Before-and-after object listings
⟨

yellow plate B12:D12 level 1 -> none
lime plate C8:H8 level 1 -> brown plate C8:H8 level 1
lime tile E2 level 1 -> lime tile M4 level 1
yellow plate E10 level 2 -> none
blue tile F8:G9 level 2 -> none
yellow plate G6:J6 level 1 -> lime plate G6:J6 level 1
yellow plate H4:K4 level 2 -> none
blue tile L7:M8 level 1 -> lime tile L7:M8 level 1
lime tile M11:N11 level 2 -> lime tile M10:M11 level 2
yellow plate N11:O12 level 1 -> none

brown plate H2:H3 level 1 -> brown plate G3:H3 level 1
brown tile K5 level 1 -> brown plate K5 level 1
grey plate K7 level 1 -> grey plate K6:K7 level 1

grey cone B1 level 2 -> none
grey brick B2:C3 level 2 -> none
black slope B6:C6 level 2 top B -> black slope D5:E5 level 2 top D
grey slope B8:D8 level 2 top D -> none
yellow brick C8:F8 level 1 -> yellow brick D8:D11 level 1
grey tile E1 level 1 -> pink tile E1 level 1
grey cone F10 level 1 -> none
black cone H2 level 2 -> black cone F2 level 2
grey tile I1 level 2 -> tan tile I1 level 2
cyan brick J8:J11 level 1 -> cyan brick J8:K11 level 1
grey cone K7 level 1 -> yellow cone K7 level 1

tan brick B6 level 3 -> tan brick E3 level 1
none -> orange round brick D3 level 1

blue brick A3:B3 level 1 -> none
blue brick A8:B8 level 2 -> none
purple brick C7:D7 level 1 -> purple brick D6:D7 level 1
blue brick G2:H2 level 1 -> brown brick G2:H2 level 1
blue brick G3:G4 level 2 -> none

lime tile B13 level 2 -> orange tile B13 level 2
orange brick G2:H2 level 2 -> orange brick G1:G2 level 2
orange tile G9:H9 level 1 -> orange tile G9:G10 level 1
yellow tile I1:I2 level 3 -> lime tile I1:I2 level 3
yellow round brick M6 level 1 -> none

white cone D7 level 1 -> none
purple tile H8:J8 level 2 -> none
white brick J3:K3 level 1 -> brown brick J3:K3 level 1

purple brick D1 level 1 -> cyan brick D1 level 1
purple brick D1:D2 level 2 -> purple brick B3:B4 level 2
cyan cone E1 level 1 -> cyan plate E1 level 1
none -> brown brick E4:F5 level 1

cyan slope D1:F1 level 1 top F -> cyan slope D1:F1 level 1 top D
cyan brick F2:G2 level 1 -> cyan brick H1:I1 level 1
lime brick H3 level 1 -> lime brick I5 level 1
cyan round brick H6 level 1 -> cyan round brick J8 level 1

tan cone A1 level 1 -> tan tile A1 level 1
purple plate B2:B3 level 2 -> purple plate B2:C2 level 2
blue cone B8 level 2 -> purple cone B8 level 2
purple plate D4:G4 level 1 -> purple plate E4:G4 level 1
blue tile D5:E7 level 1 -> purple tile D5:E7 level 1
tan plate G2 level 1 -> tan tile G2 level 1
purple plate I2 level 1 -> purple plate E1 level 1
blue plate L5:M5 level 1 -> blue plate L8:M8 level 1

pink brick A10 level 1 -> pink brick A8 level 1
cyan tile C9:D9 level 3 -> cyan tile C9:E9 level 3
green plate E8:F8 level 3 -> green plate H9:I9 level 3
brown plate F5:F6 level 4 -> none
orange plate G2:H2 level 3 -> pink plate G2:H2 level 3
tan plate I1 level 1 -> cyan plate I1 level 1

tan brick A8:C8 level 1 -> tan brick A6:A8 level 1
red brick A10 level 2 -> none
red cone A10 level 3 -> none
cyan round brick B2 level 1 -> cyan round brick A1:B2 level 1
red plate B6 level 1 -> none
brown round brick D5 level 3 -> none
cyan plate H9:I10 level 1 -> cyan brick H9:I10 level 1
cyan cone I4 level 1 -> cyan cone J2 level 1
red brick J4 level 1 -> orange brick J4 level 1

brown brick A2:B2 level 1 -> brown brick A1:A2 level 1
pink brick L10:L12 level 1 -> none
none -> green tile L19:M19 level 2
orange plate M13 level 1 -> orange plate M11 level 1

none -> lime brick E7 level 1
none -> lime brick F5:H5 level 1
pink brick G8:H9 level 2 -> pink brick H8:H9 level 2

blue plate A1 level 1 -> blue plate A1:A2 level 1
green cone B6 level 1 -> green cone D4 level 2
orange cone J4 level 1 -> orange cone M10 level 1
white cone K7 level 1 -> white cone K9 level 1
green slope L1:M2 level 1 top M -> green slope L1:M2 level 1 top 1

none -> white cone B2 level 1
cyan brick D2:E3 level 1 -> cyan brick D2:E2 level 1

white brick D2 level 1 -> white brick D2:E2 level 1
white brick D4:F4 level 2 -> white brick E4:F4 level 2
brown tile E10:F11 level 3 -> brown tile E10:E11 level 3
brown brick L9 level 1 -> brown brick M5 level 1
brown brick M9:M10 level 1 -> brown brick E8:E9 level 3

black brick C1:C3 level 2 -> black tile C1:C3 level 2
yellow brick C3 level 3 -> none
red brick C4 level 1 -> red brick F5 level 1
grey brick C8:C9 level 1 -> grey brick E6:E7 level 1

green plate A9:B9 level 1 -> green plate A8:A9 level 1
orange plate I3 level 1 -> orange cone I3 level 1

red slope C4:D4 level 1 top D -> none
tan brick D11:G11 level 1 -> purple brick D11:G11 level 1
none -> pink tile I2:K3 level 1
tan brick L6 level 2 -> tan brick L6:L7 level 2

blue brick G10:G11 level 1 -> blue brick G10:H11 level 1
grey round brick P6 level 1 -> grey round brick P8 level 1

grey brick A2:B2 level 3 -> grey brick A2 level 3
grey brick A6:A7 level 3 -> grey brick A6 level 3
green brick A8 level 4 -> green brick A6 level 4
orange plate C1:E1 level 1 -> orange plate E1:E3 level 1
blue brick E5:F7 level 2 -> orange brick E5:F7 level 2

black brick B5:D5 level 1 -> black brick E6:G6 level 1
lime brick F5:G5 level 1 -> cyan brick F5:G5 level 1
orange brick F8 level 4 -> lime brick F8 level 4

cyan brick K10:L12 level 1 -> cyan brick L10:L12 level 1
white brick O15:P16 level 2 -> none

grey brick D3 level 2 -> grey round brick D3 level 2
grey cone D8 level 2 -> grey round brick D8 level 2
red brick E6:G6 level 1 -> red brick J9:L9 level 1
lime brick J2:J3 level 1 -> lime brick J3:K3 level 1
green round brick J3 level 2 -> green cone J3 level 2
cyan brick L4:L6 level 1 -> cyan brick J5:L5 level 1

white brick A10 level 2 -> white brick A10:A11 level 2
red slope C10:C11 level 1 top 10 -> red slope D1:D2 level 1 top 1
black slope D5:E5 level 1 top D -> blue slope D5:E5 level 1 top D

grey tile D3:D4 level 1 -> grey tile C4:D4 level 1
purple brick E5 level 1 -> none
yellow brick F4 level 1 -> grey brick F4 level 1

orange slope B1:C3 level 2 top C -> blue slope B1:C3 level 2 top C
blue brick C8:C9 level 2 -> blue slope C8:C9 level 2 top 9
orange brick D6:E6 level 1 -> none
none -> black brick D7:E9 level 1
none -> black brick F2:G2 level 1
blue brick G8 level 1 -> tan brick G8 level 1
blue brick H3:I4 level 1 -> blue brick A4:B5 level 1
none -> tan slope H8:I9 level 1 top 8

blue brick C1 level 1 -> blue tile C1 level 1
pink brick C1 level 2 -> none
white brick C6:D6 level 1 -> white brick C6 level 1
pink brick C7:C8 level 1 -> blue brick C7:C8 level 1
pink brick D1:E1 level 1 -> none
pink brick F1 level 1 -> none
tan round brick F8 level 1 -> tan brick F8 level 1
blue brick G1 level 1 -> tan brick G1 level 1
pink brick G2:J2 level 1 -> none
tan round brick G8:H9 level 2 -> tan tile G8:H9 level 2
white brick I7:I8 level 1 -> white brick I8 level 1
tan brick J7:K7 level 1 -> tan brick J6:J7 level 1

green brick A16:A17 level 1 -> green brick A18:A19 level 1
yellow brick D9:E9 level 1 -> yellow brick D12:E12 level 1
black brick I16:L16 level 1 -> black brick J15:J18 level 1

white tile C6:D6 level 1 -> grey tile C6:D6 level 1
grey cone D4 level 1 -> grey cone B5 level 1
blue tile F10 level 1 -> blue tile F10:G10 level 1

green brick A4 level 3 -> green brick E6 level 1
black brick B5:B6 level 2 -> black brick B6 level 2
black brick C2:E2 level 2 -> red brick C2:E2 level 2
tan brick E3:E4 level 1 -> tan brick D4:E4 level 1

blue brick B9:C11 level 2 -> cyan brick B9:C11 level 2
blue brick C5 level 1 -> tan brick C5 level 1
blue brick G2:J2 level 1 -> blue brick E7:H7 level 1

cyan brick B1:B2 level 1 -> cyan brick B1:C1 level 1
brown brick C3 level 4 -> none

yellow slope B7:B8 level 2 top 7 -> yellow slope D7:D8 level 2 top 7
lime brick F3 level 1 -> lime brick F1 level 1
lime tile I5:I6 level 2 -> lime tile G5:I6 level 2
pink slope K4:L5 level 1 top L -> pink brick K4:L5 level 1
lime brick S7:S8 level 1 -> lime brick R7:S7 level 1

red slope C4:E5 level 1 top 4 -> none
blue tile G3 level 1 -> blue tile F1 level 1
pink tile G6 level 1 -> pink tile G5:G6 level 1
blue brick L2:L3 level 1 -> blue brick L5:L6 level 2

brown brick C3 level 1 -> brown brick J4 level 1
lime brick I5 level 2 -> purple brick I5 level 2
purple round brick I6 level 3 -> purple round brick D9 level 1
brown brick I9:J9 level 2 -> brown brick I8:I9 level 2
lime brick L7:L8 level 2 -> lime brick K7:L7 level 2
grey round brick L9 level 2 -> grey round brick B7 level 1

⟩

Work item
Give again, exactly as written, every line from the first one above through the line that has "brown plate H2:H3" in it.

Task output
yellow plate B12:D12 level 1 -> none
lime plate C8:H8 level 1 -> brown plate C8:H8 level 1
lime tile E2 level 1 -> lime tile M4 level 1
yellow plate E10 level 2 -> none
blue tile F8:G9 level 2 -> none
yellow plate G6:J6 level 1 -> lime plate G6:J6 level 1
yellow plate H4:K4 level 2 -> none
blue tile L7:M8 level 1 -> lime tile L7:M8 level 1
lime tile M11:N11 level 2 -> lime tile M10:M11 level 2
yellow plate N11:O12 level 1 -> none

brown plate H2:H3 level 1 -> brown plate G3:H3 level 1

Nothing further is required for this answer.